Copy every line below where the string "dumbbell" is found.
+++
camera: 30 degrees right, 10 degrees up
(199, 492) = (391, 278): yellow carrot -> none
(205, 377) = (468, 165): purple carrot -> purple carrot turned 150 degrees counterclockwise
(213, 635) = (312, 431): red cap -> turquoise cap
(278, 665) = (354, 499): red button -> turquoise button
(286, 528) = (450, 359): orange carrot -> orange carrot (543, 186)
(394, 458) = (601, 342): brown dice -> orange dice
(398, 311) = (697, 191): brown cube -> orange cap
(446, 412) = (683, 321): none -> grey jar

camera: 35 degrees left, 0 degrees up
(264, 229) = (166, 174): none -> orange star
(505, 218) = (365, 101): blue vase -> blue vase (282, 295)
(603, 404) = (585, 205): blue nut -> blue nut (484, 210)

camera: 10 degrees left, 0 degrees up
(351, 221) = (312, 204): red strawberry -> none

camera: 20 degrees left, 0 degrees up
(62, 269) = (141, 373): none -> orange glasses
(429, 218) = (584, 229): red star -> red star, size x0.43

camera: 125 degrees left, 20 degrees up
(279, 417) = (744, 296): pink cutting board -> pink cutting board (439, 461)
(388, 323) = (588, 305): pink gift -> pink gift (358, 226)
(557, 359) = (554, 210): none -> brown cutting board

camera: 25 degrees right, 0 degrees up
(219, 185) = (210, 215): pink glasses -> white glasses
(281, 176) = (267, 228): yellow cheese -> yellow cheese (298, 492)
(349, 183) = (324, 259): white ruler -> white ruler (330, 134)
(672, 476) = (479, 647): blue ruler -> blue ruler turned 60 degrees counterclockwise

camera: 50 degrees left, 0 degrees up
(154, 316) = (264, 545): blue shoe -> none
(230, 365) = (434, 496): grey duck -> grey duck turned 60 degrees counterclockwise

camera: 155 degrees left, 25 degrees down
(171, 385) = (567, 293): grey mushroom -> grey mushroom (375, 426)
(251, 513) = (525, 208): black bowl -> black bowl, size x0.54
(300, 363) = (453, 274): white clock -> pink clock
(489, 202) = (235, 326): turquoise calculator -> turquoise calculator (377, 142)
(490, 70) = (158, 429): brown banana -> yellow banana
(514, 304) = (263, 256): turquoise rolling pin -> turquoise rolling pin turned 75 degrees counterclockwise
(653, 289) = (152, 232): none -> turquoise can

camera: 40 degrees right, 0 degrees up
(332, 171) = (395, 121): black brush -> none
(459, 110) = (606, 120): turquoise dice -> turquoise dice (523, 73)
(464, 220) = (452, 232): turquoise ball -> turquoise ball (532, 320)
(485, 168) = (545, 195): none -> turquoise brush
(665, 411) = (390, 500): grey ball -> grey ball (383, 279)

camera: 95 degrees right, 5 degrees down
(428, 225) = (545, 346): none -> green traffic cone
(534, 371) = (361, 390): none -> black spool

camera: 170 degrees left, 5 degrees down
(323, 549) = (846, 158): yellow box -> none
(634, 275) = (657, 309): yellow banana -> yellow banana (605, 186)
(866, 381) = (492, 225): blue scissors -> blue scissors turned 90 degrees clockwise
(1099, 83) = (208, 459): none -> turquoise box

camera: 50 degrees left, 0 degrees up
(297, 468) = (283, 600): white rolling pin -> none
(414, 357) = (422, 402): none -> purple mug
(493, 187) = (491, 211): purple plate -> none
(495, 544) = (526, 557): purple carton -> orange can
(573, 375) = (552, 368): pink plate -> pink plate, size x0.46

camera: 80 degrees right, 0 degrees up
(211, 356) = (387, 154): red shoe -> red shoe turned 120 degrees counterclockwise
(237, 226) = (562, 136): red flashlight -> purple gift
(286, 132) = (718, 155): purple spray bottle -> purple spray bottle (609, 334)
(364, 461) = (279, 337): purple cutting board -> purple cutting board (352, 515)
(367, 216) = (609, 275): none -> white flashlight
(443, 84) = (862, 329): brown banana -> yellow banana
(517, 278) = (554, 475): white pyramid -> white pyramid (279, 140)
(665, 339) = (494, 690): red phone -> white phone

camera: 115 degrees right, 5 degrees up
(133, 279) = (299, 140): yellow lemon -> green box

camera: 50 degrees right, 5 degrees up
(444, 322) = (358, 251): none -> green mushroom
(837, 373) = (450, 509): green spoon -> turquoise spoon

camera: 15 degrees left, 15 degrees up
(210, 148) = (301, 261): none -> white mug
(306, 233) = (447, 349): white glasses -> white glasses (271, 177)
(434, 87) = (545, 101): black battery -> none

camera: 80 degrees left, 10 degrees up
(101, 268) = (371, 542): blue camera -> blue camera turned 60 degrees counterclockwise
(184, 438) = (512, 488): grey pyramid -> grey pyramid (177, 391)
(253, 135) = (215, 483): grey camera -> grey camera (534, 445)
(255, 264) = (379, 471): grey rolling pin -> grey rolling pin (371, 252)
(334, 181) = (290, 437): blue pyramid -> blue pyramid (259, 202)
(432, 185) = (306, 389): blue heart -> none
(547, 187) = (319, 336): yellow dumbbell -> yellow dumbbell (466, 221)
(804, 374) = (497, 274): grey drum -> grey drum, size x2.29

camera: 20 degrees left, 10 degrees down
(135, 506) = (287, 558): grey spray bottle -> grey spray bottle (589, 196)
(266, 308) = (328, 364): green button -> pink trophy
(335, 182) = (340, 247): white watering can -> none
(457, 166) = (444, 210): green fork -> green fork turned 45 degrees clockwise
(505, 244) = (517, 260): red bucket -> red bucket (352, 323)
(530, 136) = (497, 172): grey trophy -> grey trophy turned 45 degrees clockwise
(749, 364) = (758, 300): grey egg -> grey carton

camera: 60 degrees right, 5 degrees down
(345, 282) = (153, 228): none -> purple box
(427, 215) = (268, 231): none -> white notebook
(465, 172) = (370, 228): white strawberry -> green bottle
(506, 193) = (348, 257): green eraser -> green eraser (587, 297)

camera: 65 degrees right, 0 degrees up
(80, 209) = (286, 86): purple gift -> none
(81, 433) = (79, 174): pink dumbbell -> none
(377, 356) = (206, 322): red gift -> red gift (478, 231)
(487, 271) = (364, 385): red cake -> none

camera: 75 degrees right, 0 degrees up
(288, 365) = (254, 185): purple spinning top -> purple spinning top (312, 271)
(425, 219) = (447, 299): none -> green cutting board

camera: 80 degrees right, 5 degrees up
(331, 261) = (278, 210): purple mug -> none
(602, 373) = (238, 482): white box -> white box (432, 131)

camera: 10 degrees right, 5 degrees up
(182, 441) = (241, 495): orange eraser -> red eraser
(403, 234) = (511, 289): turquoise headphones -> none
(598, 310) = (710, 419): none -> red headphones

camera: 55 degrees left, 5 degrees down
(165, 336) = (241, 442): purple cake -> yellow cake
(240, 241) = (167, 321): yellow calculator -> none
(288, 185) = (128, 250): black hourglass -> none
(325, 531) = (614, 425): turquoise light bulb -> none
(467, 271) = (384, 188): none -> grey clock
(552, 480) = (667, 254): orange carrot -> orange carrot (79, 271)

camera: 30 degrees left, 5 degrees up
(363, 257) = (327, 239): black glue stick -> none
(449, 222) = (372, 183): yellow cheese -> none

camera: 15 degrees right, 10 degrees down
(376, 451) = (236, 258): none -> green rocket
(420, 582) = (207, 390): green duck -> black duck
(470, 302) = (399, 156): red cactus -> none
+++
→ EXERCISE ANSWER:
(547, 187) = (319, 336): yellow dumbbell -> yellow dumbbell (466, 221)
(81, 433) = (79, 174): pink dumbbell -> none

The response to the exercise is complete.